→ Work instruction
Each line from the one containing "(325, 270) = (283, 406): turquoise" through the last line of the entries below is to be transcribed exactly. Nothing else belongs in the reply.
:: Input for this task ::
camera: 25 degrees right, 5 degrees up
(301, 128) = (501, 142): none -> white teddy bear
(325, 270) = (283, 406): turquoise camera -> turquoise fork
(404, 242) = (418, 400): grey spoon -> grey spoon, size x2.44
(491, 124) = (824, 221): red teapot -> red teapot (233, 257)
:::
→ Answer to this task
(325, 270) = (283, 406): turquoise camera -> turquoise fork
(404, 242) = (418, 400): grey spoon -> grey spoon, size x2.44
(491, 124) = (824, 221): red teapot -> red teapot (233, 257)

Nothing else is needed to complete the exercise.